## Work instruction
The records are given next. Repeat each one exactly.

## The records
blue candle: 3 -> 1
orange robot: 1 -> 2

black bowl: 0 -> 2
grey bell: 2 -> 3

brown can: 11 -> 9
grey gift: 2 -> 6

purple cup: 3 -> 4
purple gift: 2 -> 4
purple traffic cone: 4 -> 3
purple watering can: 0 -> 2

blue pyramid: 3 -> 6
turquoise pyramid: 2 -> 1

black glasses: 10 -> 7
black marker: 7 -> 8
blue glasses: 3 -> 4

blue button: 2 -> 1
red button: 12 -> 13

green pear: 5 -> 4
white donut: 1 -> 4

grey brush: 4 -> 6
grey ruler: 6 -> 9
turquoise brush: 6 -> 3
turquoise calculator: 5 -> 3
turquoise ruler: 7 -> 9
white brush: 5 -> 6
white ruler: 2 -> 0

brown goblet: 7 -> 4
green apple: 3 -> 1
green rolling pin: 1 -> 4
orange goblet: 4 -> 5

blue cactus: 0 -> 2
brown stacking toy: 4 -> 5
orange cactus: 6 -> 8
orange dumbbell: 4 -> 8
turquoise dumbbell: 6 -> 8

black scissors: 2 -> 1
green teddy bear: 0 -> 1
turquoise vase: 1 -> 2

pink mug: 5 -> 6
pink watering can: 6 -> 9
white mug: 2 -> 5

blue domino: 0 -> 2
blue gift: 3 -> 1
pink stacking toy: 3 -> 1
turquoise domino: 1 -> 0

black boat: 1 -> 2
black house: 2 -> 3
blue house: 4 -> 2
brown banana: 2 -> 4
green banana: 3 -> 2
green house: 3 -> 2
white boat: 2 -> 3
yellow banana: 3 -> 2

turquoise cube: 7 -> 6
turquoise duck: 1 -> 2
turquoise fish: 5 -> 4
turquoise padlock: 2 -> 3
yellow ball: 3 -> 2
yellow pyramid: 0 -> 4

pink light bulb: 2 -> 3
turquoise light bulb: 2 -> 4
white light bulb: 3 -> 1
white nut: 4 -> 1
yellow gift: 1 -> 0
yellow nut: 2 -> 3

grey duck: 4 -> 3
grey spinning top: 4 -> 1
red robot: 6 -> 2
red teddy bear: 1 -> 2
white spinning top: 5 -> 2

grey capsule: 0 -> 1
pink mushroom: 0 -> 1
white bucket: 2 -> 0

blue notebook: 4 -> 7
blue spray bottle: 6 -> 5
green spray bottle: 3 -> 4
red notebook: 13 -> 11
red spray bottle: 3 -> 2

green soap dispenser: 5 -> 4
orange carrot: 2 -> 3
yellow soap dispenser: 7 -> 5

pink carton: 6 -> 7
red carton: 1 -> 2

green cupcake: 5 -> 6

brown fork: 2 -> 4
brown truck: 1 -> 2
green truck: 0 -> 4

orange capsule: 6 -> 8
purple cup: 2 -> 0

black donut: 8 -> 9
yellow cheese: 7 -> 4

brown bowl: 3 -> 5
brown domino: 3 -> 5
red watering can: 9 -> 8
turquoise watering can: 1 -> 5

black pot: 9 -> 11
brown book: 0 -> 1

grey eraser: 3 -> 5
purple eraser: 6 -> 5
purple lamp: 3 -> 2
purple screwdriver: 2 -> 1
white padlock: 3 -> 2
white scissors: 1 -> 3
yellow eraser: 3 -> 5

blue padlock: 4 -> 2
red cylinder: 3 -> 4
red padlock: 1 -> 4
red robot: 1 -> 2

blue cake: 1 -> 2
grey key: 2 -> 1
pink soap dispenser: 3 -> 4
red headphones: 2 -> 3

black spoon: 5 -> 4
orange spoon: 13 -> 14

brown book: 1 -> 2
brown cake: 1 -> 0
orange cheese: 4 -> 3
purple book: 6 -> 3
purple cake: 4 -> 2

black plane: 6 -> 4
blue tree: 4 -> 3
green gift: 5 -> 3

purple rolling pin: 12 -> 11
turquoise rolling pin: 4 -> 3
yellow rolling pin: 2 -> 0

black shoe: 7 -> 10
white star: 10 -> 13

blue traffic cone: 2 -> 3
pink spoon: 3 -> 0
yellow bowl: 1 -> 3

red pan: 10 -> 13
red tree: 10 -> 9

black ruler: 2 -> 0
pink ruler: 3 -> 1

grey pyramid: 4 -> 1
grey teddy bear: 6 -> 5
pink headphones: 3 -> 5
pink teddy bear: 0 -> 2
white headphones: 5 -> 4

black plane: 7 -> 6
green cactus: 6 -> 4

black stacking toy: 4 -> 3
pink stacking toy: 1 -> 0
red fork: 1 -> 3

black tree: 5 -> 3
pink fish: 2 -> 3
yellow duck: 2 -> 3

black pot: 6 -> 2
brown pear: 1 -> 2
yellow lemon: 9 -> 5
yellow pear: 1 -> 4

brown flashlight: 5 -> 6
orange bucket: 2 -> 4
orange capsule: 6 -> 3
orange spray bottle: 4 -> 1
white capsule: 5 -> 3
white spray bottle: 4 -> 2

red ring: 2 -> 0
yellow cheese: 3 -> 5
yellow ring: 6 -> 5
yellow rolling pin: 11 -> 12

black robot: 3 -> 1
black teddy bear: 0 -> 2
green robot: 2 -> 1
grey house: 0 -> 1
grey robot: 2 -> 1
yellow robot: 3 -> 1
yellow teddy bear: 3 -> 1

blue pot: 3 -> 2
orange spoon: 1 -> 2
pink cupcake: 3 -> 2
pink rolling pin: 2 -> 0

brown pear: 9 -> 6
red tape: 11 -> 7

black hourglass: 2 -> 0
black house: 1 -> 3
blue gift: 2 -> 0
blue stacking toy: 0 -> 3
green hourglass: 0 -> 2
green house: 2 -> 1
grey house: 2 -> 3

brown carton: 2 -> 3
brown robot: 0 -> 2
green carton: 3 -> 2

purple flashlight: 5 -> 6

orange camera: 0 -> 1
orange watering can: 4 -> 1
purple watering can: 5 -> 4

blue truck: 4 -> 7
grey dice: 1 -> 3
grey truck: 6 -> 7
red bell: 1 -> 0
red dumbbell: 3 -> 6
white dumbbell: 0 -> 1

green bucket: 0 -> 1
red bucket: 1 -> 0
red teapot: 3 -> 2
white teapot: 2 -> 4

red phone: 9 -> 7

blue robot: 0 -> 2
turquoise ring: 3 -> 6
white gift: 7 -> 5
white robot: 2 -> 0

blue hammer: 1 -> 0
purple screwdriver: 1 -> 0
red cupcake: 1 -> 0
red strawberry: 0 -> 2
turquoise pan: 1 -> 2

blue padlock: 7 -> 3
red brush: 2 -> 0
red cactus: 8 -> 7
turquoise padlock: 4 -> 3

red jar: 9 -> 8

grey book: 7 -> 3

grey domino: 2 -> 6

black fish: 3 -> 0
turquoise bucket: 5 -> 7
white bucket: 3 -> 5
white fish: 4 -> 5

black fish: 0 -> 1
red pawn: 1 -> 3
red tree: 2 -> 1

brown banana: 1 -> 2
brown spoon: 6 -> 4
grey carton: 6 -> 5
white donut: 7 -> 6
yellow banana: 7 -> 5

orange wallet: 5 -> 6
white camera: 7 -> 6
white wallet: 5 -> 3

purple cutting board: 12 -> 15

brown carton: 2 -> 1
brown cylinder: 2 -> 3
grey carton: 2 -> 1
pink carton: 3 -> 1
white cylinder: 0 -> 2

## Answer for the task
blue candle: 3 -> 1
orange robot: 1 -> 2

black bowl: 0 -> 2
grey bell: 2 -> 3

brown can: 11 -> 9
grey gift: 2 -> 6

purple cup: 3 -> 4
purple gift: 2 -> 4
purple traffic cone: 4 -> 3
purple watering can: 0 -> 2

blue pyramid: 3 -> 6
turquoise pyramid: 2 -> 1

black glasses: 10 -> 7
black marker: 7 -> 8
blue glasses: 3 -> 4

blue button: 2 -> 1
red button: 12 -> 13

green pear: 5 -> 4
white donut: 1 -> 4

grey brush: 4 -> 6
grey ruler: 6 -> 9
turquoise brush: 6 -> 3
turquoise calculator: 5 -> 3
turquoise ruler: 7 -> 9
white brush: 5 -> 6
white ruler: 2 -> 0

brown goblet: 7 -> 4
green apple: 3 -> 1
green rolling pin: 1 -> 4
orange goblet: 4 -> 5

blue cactus: 0 -> 2
brown stacking toy: 4 -> 5
orange cactus: 6 -> 8
orange dumbbell: 4 -> 8
turquoise dumbbell: 6 -> 8

black scissors: 2 -> 1
green teddy bear: 0 -> 1
turquoise vase: 1 -> 2

pink mug: 5 -> 6
pink watering can: 6 -> 9
white mug: 2 -> 5

blue domino: 0 -> 2
blue gift: 3 -> 1
pink stacking toy: 3 -> 1
turquoise domino: 1 -> 0

black boat: 1 -> 2
black house: 2 -> 3
blue house: 4 -> 2
brown banana: 2 -> 4
green banana: 3 -> 2
green house: 3 -> 2
white boat: 2 -> 3
yellow banana: 3 -> 2

turquoise cube: 7 -> 6
turquoise duck: 1 -> 2
turquoise fish: 5 -> 4
turquoise padlock: 2 -> 3
yellow ball: 3 -> 2
yellow pyramid: 0 -> 4

pink light bulb: 2 -> 3
turquoise light bulb: 2 -> 4
white light bulb: 3 -> 1
white nut: 4 -> 1
yellow gift: 1 -> 0
yellow nut: 2 -> 3

grey duck: 4 -> 3
grey spinning top: 4 -> 1
red robot: 6 -> 2
red teddy bear: 1 -> 2
white spinning top: 5 -> 2

grey capsule: 0 -> 1
pink mushroom: 0 -> 1
white bucket: 2 -> 0

blue notebook: 4 -> 7
blue spray bottle: 6 -> 5
green spray bottle: 3 -> 4
red notebook: 13 -> 11
red spray bottle: 3 -> 2

green soap dispenser: 5 -> 4
orange carrot: 2 -> 3
yellow soap dispenser: 7 -> 5

pink carton: 6 -> 7
red carton: 1 -> 2

green cupcake: 5 -> 6

brown fork: 2 -> 4
brown truck: 1 -> 2
green truck: 0 -> 4

orange capsule: 6 -> 8
purple cup: 2 -> 0

black donut: 8 -> 9
yellow cheese: 7 -> 4

brown bowl: 3 -> 5
brown domino: 3 -> 5
red watering can: 9 -> 8
turquoise watering can: 1 -> 5

black pot: 9 -> 11
brown book: 0 -> 1

grey eraser: 3 -> 5
purple eraser: 6 -> 5
purple lamp: 3 -> 2
purple screwdriver: 2 -> 1
white padlock: 3 -> 2
white scissors: 1 -> 3
yellow eraser: 3 -> 5

blue padlock: 4 -> 2
red cylinder: 3 -> 4
red padlock: 1 -> 4
red robot: 1 -> 2

blue cake: 1 -> 2
grey key: 2 -> 1
pink soap dispenser: 3 -> 4
red headphones: 2 -> 3

black spoon: 5 -> 4
orange spoon: 13 -> 14

brown book: 1 -> 2
brown cake: 1 -> 0
orange cheese: 4 -> 3
purple book: 6 -> 3
purple cake: 4 -> 2

black plane: 6 -> 4
blue tree: 4 -> 3
green gift: 5 -> 3

purple rolling pin: 12 -> 11
turquoise rolling pin: 4 -> 3
yellow rolling pin: 2 -> 0

black shoe: 7 -> 10
white star: 10 -> 13

blue traffic cone: 2 -> 3
pink spoon: 3 -> 0
yellow bowl: 1 -> 3

red pan: 10 -> 13
red tree: 10 -> 9

black ruler: 2 -> 0
pink ruler: 3 -> 1

grey pyramid: 4 -> 1
grey teddy bear: 6 -> 5
pink headphones: 3 -> 5
pink teddy bear: 0 -> 2
white headphones: 5 -> 4

black plane: 7 -> 6
green cactus: 6 -> 4

black stacking toy: 4 -> 3
pink stacking toy: 1 -> 0
red fork: 1 -> 3

black tree: 5 -> 3
pink fish: 2 -> 3
yellow duck: 2 -> 3

black pot: 6 -> 2
brown pear: 1 -> 2
yellow lemon: 9 -> 5
yellow pear: 1 -> 4

brown flashlight: 5 -> 6
orange bucket: 2 -> 4
orange capsule: 6 -> 3
orange spray bottle: 4 -> 1
white capsule: 5 -> 3
white spray bottle: 4 -> 2

red ring: 2 -> 0
yellow cheese: 3 -> 5
yellow ring: 6 -> 5
yellow rolling pin: 11 -> 12

black robot: 3 -> 1
black teddy bear: 0 -> 2
green robot: 2 -> 1
grey house: 0 -> 1
grey robot: 2 -> 1
yellow robot: 3 -> 1
yellow teddy bear: 3 -> 1

blue pot: 3 -> 2
orange spoon: 1 -> 2
pink cupcake: 3 -> 2
pink rolling pin: 2 -> 0

brown pear: 9 -> 6
red tape: 11 -> 7

black hourglass: 2 -> 0
black house: 1 -> 3
blue gift: 2 -> 0
blue stacking toy: 0 -> 3
green hourglass: 0 -> 2
green house: 2 -> 1
grey house: 2 -> 3

brown carton: 2 -> 3
brown robot: 0 -> 2
green carton: 3 -> 2

purple flashlight: 5 -> 6

orange camera: 0 -> 1
orange watering can: 4 -> 1
purple watering can: 5 -> 4

blue truck: 4 -> 7
grey dice: 1 -> 3
grey truck: 6 -> 7
red bell: 1 -> 0
red dumbbell: 3 -> 6
white dumbbell: 0 -> 1

green bucket: 0 -> 1
red bucket: 1 -> 0
red teapot: 3 -> 2
white teapot: 2 -> 4

red phone: 9 -> 7

blue robot: 0 -> 2
turquoise ring: 3 -> 6
white gift: 7 -> 5
white robot: 2 -> 0

blue hammer: 1 -> 0
purple screwdriver: 1 -> 0
red cupcake: 1 -> 0
red strawberry: 0 -> 2
turquoise pan: 1 -> 2

blue padlock: 7 -> 3
red brush: 2 -> 0
red cactus: 8 -> 7
turquoise padlock: 4 -> 3

red jar: 9 -> 8

grey book: 7 -> 3

grey domino: 2 -> 6

black fish: 3 -> 0
turquoise bucket: 5 -> 7
white bucket: 3 -> 5
white fish: 4 -> 5

black fish: 0 -> 1
red pawn: 1 -> 3
red tree: 2 -> 1

brown banana: 1 -> 2
brown spoon: 6 -> 4
grey carton: 6 -> 5
white donut: 7 -> 6
yellow banana: 7 -> 5

orange wallet: 5 -> 6
white camera: 7 -> 6
white wallet: 5 -> 3

purple cutting board: 12 -> 15

brown carton: 2 -> 1
brown cylinder: 2 -> 3
grey carton: 2 -> 1
pink carton: 3 -> 1
white cylinder: 0 -> 2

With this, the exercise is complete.